● GIVEN INFORMATION
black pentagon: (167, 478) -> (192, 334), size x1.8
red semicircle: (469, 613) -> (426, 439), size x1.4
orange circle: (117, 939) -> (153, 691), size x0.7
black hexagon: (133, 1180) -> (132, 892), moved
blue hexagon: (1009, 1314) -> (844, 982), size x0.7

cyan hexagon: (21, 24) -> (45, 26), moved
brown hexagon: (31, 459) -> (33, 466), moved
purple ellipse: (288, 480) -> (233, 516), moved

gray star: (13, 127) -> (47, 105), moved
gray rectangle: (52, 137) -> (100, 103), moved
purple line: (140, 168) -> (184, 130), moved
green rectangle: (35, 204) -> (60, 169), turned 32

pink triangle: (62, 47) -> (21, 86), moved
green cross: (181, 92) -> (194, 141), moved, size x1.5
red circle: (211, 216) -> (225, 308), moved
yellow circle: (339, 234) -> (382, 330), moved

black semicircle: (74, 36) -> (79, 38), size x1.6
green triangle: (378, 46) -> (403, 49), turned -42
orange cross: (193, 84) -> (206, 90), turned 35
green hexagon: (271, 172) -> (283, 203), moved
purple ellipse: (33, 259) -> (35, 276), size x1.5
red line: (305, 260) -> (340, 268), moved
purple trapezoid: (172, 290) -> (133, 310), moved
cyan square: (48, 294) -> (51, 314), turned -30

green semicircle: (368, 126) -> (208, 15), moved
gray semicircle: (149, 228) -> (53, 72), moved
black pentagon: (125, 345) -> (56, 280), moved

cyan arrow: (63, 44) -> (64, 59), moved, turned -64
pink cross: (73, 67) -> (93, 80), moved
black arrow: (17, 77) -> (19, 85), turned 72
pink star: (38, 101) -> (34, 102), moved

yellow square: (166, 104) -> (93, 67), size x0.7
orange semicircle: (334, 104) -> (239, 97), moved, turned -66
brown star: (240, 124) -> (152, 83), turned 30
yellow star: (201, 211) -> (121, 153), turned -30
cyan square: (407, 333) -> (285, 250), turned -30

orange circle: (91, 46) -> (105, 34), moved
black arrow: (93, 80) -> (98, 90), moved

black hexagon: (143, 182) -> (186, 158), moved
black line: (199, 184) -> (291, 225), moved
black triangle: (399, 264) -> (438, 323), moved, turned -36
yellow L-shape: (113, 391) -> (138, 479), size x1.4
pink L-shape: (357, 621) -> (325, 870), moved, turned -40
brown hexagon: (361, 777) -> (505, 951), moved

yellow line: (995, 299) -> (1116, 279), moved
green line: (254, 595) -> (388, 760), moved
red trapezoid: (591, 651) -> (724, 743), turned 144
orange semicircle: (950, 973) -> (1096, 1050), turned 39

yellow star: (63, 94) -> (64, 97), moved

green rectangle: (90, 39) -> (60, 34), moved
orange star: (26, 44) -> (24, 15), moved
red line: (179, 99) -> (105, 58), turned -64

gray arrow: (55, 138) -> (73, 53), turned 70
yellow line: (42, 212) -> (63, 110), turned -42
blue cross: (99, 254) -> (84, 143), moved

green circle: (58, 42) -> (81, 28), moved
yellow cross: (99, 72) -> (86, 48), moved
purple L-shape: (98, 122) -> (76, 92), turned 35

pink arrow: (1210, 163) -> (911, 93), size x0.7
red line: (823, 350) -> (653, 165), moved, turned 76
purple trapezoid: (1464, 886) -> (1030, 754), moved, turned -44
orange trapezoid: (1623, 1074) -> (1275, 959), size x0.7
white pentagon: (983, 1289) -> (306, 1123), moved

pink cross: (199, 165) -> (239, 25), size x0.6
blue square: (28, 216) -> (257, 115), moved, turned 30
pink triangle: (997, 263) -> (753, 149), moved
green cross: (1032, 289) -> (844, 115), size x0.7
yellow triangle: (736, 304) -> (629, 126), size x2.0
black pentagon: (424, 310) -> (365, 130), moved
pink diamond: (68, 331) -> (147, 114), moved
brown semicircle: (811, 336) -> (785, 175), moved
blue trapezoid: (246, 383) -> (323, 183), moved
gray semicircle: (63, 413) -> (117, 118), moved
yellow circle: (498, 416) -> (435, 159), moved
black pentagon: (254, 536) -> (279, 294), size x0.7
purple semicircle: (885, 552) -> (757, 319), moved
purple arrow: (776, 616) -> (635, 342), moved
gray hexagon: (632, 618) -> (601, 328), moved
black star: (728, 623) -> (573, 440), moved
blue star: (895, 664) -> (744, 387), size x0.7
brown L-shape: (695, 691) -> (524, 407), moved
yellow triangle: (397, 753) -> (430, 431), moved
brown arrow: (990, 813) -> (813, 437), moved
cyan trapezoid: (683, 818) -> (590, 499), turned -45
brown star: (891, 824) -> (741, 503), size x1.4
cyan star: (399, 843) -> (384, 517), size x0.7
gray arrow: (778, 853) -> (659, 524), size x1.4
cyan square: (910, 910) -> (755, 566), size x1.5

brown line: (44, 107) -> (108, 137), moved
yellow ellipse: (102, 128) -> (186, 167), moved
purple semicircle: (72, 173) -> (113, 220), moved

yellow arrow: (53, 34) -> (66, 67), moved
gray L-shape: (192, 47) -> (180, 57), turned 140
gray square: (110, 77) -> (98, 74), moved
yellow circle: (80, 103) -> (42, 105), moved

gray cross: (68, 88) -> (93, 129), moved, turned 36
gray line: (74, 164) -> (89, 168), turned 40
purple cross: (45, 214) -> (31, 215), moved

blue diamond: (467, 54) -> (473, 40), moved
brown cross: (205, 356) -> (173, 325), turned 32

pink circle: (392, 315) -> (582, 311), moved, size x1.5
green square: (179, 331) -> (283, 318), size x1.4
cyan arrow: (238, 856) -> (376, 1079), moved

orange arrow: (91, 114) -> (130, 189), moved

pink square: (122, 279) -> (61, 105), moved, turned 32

● WORK REQUIRED
Work through the records line by line, and once you reach the final line, report only how many held "purple".

● PROBLEM SOLUTION
10